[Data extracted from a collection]
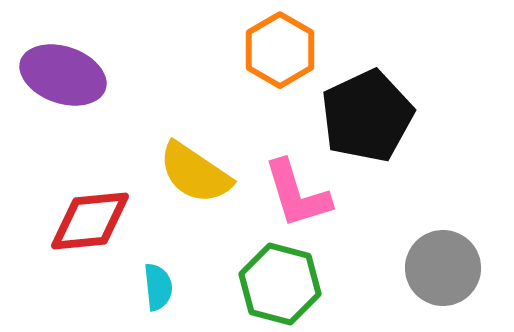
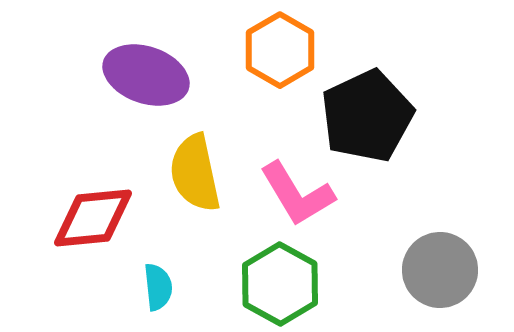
purple ellipse: moved 83 px right
yellow semicircle: rotated 44 degrees clockwise
pink L-shape: rotated 14 degrees counterclockwise
red diamond: moved 3 px right, 3 px up
gray circle: moved 3 px left, 2 px down
green hexagon: rotated 14 degrees clockwise
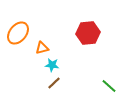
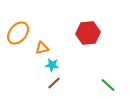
green line: moved 1 px left, 1 px up
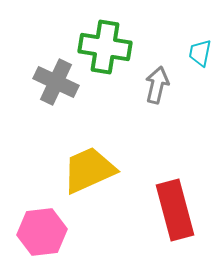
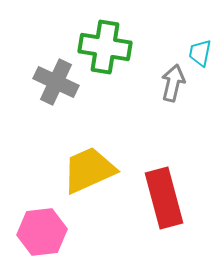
gray arrow: moved 16 px right, 2 px up
red rectangle: moved 11 px left, 12 px up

WORK TASK:
Leaving every picture behind, retype the entries above exactly, from the first line through the line with "gray arrow: moved 16 px right, 2 px up", and stop there.

SOLUTION TO THIS TASK:
purple ellipse: moved 83 px right
yellow semicircle: rotated 44 degrees clockwise
pink L-shape: rotated 14 degrees counterclockwise
red diamond: moved 3 px right, 3 px up
gray circle: moved 3 px left, 2 px down
green hexagon: rotated 14 degrees clockwise
green line: moved 1 px left, 1 px up
gray arrow: moved 16 px right, 2 px up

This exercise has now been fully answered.